** Exercise data follows **

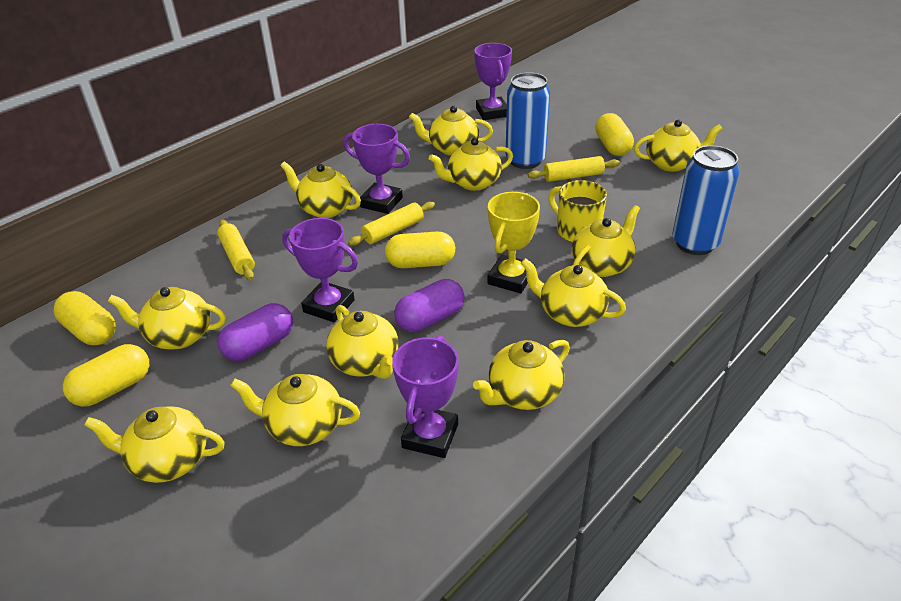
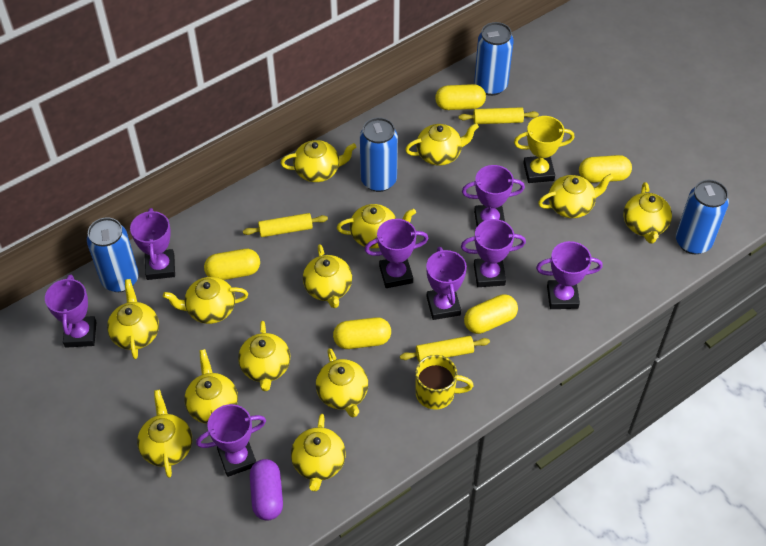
blue can: 2 -> 4
purple capsule: 2 -> 1
purple trophy: 4 -> 8
yellow capsule: 4 -> 5
yellow teapot: 11 -> 13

** End of Exercise data **

◆ What you are asked to do
Write out the whole listing exactly. Pictures stay out.

◆ Written response
blue can: 2 -> 4
purple capsule: 2 -> 1
purple trophy: 4 -> 8
yellow capsule: 4 -> 5
yellow teapot: 11 -> 13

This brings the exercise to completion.